YOUR INSTRUCTIONS: Which of the lines below holds the string "turquoise"? Copy every line that does.

GIVEN RECORDS:
▬▬▬▬▬▬▬▬▬▬

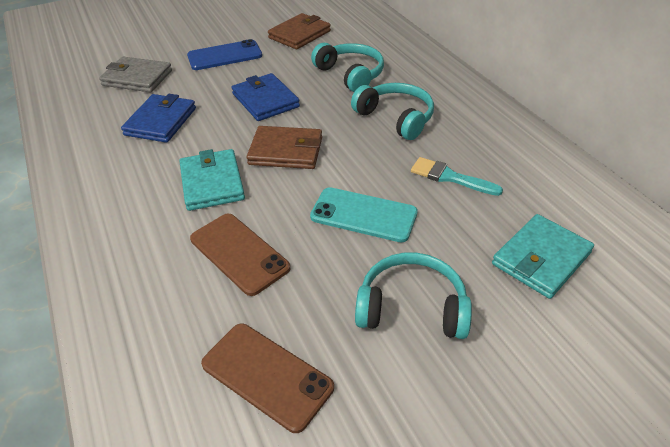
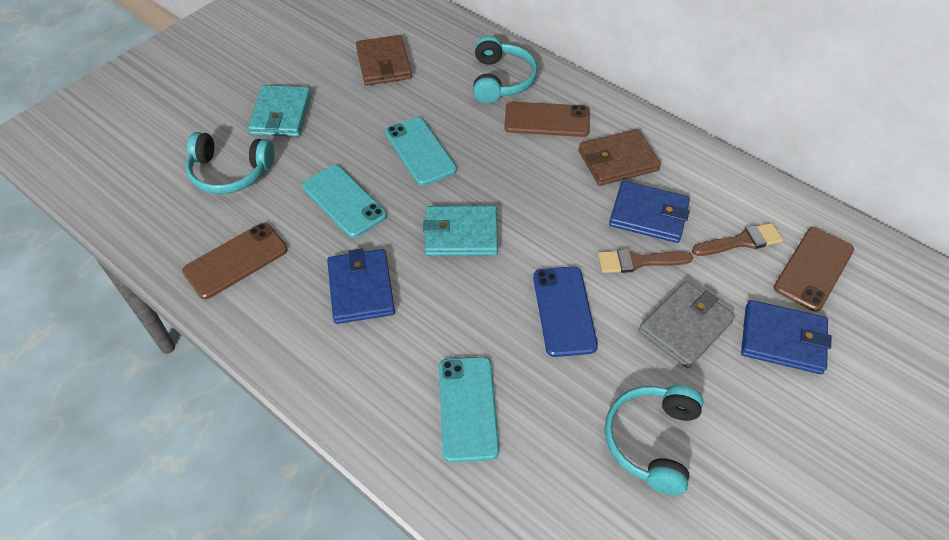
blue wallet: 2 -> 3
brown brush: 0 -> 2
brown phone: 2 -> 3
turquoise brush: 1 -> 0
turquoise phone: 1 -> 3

▬▬▬▬▬▬▬▬▬▬

RESULT:
turquoise brush: 1 -> 0
turquoise phone: 1 -> 3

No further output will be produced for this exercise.